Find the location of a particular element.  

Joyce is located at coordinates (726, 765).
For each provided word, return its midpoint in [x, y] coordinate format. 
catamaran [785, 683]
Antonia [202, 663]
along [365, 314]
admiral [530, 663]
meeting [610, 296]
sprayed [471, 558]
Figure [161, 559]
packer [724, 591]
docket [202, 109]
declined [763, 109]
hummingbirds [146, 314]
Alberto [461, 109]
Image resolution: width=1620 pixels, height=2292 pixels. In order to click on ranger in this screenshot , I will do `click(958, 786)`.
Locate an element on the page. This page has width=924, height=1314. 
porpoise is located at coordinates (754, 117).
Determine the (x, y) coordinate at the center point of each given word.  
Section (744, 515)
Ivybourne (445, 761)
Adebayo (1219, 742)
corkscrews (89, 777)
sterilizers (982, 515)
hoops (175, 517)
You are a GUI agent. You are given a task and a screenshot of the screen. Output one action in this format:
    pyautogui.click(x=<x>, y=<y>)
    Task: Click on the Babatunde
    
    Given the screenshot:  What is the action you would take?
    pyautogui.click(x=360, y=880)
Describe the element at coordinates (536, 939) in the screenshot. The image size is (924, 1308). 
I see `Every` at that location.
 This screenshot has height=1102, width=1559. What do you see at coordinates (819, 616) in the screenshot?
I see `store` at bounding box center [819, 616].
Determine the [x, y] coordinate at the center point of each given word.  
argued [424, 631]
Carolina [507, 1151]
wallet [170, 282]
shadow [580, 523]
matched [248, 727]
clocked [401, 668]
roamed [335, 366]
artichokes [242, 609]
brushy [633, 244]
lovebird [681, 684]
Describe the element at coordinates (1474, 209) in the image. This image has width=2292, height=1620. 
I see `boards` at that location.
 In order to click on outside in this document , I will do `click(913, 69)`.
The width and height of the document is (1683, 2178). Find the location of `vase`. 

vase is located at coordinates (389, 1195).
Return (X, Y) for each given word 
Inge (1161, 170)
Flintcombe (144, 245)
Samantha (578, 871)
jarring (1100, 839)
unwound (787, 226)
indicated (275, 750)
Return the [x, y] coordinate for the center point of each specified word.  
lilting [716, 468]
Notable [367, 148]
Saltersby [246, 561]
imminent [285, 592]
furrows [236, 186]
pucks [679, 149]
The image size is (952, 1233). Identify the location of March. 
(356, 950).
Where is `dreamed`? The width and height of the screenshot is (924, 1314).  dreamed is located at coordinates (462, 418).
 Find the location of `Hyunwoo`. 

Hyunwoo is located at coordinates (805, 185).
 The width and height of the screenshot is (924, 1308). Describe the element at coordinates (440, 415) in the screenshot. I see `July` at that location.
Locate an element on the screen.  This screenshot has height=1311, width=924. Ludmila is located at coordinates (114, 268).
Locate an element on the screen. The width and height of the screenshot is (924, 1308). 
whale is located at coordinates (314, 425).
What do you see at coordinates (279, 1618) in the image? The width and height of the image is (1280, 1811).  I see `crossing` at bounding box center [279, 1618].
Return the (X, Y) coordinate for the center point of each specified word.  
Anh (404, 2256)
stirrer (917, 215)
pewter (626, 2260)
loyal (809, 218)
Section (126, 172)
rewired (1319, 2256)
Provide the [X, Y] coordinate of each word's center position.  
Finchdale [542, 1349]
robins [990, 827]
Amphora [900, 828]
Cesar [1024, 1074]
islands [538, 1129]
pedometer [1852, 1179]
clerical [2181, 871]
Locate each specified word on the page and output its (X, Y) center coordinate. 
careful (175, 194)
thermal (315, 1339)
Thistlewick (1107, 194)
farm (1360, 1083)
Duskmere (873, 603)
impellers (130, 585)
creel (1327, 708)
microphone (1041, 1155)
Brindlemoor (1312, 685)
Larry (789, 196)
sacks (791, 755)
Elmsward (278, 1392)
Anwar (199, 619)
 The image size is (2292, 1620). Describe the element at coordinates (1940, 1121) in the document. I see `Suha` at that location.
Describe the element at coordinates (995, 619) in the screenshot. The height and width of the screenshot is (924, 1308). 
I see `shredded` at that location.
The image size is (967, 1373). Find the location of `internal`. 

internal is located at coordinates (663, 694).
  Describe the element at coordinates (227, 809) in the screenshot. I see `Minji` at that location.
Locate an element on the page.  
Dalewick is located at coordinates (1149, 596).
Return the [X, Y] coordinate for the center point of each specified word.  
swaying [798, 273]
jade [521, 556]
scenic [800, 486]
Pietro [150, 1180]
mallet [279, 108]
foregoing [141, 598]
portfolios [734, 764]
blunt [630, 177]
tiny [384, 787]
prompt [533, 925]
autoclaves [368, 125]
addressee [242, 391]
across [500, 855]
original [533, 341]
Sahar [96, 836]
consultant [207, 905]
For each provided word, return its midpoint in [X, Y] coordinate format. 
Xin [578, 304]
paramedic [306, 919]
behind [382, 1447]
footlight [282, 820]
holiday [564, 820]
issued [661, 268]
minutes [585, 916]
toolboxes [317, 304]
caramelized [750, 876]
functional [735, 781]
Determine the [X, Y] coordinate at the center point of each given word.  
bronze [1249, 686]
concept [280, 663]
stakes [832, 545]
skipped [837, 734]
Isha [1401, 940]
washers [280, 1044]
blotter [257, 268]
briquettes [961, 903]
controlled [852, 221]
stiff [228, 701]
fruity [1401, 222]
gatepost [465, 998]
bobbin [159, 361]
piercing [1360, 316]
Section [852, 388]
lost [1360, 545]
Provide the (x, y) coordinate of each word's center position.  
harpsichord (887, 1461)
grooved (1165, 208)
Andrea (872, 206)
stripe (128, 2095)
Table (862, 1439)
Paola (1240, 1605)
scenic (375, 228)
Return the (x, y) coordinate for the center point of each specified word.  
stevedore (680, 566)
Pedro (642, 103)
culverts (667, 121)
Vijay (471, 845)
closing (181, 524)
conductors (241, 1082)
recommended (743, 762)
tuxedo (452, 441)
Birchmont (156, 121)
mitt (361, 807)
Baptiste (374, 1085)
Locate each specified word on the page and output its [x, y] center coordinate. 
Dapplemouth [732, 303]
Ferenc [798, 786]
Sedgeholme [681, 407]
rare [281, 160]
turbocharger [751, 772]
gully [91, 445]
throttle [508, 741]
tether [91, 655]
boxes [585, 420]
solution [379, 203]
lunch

::::::::

**Problem details**
Could you rewrite the records above so that every "wallet" becomes "purse", with nothing else altered?

**Solution to this task**
Find the location of a particular element.  

Joyce is located at coordinates (726, 765).
For each provided word, return its midpoint in [x, y] coordinate format. 
catamaran [785, 683]
Antonia [202, 663]
along [365, 314]
admiral [530, 663]
meeting [610, 296]
sprayed [471, 558]
Figure [161, 559]
packer [724, 591]
docket [202, 109]
declined [763, 109]
hummingbirds [146, 314]
Alberto [461, 109]
Image resolution: width=1620 pixels, height=2292 pixels. In order to click on ranger in this screenshot , I will do `click(958, 786)`.
Locate an element on the page. This page has width=924, height=1314. 
porpoise is located at coordinates (754, 117).
Determine the (x, y) coordinate at the center point of each given word.  
Section (744, 515)
Ivybourne (445, 761)
Adebayo (1219, 742)
corkscrews (89, 777)
sterilizers (982, 515)
hoops (175, 517)
You are a GUI agent. You are given a task and a screenshot of the screen. Output one action in this format:
    pyautogui.click(x=<x>, y=<y>)
    Task: Click on the Babatunde
    
    Given the screenshot:  What is the action you would take?
    pyautogui.click(x=360, y=880)
Describe the element at coordinates (536, 939) in the screenshot. The image size is (924, 1308). 
I see `Every` at that location.
 This screenshot has height=1102, width=1559. What do you see at coordinates (819, 616) in the screenshot?
I see `store` at bounding box center [819, 616].
Determine the [x, y] coordinate at the center point of each given word.  
argued [424, 631]
Carolina [507, 1151]
purse [170, 282]
shadow [580, 523]
matched [248, 727]
clocked [401, 668]
roamed [335, 366]
artichokes [242, 609]
brushy [633, 244]
lovebird [681, 684]
Describe the element at coordinates (1474, 209) in the image. This image has width=2292, height=1620. 
I see `boards` at that location.
 In order to click on outside in this document , I will do `click(913, 69)`.
The width and height of the document is (1683, 2178). Find the location of `vase`. 

vase is located at coordinates (389, 1195).
Return (X, Y) for each given word 
Inge (1161, 170)
Flintcombe (144, 245)
Samantha (578, 871)
jarring (1100, 839)
unwound (787, 226)
indicated (275, 750)
Return the [x, y] coordinate for the center point of each specified word.  
lilting [716, 468]
Notable [367, 148]
Saltersby [246, 561]
imminent [285, 592]
furrows [236, 186]
pucks [679, 149]
The image size is (952, 1233). Identify the location of March. 
(356, 950).
Where is `dreamed`? The width and height of the screenshot is (924, 1314).  dreamed is located at coordinates (462, 418).
 Find the location of `Hyunwoo`. 

Hyunwoo is located at coordinates (805, 185).
 The width and height of the screenshot is (924, 1308). Describe the element at coordinates (440, 415) in the screenshot. I see `July` at that location.
Locate an element on the screen.  This screenshot has height=1311, width=924. Ludmila is located at coordinates (114, 268).
Locate an element on the screen. The width and height of the screenshot is (924, 1308). 
whale is located at coordinates (314, 425).
What do you see at coordinates (279, 1618) in the image? The width and height of the image is (1280, 1811).  I see `crossing` at bounding box center [279, 1618].
Return the (X, Y) coordinate for the center point of each specified word.  
Anh (404, 2256)
stirrer (917, 215)
pewter (626, 2260)
loyal (809, 218)
Section (126, 172)
rewired (1319, 2256)
Provide the [X, Y] coordinate of each word's center position.  
Finchdale [542, 1349]
robins [990, 827]
Amphora [900, 828]
Cesar [1024, 1074]
islands [538, 1129]
pedometer [1852, 1179]
clerical [2181, 871]
Locate each specified word on the page and output its (X, Y) center coordinate. 
careful (175, 194)
thermal (315, 1339)
Thistlewick (1107, 194)
farm (1360, 1083)
Duskmere (873, 603)
impellers (130, 585)
creel (1327, 708)
microphone (1041, 1155)
Brindlemoor (1312, 685)
Larry (789, 196)
sacks (791, 755)
Elmsward (278, 1392)
Anwar (199, 619)
 The image size is (2292, 1620). Describe the element at coordinates (1940, 1121) in the document. I see `Suha` at that location.
Describe the element at coordinates (995, 619) in the screenshot. The height and width of the screenshot is (924, 1308). 
I see `shredded` at that location.
The image size is (967, 1373). Find the location of `internal`. 

internal is located at coordinates (663, 694).
  Describe the element at coordinates (227, 809) in the screenshot. I see `Minji` at that location.
Locate an element on the page.  
Dalewick is located at coordinates (1149, 596).
Return the [X, Y] coordinate for the center point of each specified word.  
swaying [798, 273]
jade [521, 556]
scenic [800, 486]
Pietro [150, 1180]
mallet [279, 108]
foregoing [141, 598]
portfolios [734, 764]
blunt [630, 177]
tiny [384, 787]
prompt [533, 925]
autoclaves [368, 125]
addressee [242, 391]
across [500, 855]
original [533, 341]
Sahar [96, 836]
consultant [207, 905]
For each provided word, return its midpoint in [X, Y] coordinate format. 
Xin [578, 304]
paramedic [306, 919]
behind [382, 1447]
footlight [282, 820]
holiday [564, 820]
issued [661, 268]
minutes [585, 916]
toolboxes [317, 304]
caramelized [750, 876]
functional [735, 781]
Determine the [X, Y] coordinate at the center point of each given word.  
bronze [1249, 686]
concept [280, 663]
stakes [832, 545]
skipped [837, 734]
Isha [1401, 940]
washers [280, 1044]
blotter [257, 268]
briquettes [961, 903]
controlled [852, 221]
stiff [228, 701]
fruity [1401, 222]
gatepost [465, 998]
bobbin [159, 361]
piercing [1360, 316]
Section [852, 388]
lost [1360, 545]
Provide the (x, y) coordinate of each word's center position.  
harpsichord (887, 1461)
grooved (1165, 208)
Andrea (872, 206)
stripe (128, 2095)
Table (862, 1439)
Paola (1240, 1605)
scenic (375, 228)
Return the (x, y) coordinate for the center point of each specified word.  
stevedore (680, 566)
Pedro (642, 103)
culverts (667, 121)
Vijay (471, 845)
closing (181, 524)
conductors (241, 1082)
recommended (743, 762)
tuxedo (452, 441)
Birchmont (156, 121)
mitt (361, 807)
Baptiste (374, 1085)
Locate each specified word on the page and output its [x, y] center coordinate. 
Dapplemouth [732, 303]
Ferenc [798, 786]
Sedgeholme [681, 407]
rare [281, 160]
turbocharger [751, 772]
gully [91, 445]
throttle [508, 741]
tether [91, 655]
boxes [585, 420]
solution [379, 203]
lunch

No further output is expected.